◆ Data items
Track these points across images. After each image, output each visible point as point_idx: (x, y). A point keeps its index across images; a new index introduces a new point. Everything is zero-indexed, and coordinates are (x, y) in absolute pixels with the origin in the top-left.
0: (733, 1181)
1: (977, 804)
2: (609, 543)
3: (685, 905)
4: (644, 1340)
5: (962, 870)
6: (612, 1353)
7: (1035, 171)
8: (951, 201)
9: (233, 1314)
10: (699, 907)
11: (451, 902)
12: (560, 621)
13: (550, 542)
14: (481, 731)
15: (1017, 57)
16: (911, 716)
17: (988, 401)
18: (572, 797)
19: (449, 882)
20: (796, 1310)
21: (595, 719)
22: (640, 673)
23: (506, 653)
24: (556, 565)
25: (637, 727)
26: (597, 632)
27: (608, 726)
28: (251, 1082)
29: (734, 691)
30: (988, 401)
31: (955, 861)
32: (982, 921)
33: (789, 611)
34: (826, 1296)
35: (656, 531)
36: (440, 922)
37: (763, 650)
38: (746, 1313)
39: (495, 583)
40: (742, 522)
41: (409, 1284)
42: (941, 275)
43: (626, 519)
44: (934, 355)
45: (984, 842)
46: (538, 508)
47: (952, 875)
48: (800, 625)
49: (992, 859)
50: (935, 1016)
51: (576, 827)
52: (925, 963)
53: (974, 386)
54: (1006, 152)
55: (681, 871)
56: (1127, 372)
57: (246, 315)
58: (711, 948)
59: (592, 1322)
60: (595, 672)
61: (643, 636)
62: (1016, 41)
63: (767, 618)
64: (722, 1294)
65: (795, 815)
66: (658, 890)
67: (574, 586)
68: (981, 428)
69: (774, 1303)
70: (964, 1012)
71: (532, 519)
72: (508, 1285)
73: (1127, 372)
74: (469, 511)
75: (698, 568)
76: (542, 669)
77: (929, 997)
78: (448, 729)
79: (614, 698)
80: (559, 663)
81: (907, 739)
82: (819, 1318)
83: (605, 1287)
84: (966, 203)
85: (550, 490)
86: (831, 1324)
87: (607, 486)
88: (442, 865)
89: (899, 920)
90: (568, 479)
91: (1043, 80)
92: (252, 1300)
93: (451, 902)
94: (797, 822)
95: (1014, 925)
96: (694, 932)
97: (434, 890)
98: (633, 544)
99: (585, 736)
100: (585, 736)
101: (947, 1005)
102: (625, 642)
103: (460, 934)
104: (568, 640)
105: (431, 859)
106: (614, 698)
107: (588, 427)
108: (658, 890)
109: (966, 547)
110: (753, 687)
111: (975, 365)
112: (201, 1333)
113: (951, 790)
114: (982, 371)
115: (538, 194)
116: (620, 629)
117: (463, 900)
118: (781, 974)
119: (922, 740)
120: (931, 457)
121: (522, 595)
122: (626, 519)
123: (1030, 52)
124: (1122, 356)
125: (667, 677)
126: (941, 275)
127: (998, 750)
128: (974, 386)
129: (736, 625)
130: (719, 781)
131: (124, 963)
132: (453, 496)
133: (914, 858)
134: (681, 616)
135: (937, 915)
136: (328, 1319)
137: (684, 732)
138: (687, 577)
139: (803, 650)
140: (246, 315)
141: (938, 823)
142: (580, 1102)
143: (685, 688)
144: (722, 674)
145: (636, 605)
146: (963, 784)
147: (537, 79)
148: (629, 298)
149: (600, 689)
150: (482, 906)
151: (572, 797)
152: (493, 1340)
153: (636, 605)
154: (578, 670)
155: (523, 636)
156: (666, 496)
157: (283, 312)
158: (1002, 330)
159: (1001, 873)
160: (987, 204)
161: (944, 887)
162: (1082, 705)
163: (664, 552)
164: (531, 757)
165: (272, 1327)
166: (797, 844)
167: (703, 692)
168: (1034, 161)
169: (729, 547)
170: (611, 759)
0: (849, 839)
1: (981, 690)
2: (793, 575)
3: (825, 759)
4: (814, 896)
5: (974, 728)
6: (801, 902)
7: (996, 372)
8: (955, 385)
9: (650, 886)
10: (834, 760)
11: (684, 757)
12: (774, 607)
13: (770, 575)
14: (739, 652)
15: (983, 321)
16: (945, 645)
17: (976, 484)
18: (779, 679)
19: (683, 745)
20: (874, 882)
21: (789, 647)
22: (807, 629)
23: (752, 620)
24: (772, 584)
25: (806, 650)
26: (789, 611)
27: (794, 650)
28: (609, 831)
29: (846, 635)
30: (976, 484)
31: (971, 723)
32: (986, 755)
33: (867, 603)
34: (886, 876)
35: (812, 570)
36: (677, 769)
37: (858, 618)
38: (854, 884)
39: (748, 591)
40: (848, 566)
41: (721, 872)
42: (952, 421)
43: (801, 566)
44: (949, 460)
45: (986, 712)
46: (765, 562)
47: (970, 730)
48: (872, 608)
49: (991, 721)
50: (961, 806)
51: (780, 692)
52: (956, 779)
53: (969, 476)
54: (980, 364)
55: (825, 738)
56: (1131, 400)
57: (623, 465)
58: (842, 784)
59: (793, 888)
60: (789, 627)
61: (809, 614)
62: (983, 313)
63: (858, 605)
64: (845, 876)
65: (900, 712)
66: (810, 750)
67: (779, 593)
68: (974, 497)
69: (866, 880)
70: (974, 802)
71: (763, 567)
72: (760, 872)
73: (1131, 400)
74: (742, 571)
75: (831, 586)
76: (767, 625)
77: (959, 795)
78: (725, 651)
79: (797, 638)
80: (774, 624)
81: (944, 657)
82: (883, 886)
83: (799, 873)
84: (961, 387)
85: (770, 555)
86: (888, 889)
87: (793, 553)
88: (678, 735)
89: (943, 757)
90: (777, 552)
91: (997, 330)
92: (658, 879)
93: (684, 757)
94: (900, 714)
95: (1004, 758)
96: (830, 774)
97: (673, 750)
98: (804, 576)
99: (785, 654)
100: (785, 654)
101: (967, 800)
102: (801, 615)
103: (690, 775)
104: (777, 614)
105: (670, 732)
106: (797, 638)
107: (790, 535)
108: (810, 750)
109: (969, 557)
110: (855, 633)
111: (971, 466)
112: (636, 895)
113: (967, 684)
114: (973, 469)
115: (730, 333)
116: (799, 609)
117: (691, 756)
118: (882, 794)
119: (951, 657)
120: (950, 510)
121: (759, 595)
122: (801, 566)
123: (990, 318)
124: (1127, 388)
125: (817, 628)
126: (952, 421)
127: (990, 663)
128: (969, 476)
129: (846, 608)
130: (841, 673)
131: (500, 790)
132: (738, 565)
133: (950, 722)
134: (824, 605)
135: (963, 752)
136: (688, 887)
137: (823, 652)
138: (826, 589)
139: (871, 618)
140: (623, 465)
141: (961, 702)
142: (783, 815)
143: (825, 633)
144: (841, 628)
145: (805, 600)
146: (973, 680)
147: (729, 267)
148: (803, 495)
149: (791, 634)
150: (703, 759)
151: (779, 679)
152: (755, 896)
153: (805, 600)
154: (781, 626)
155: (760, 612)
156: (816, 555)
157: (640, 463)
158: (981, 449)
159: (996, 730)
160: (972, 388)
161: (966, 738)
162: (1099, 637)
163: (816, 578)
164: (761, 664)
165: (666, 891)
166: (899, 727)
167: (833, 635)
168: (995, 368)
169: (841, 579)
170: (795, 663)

◆ TASK BRIEF
From the rows above, extract every line that contains the string "index". Matching is case-sensitive.

◆ TASK ANSWER
Track these points across images. After each image, output each visible point as point_idx: (x, y). A point keeps its index across images; a new index introduces a new point. Everything is zero-indexed, and coordinates are (x, y) in absolute pixels with the origin in the top-left.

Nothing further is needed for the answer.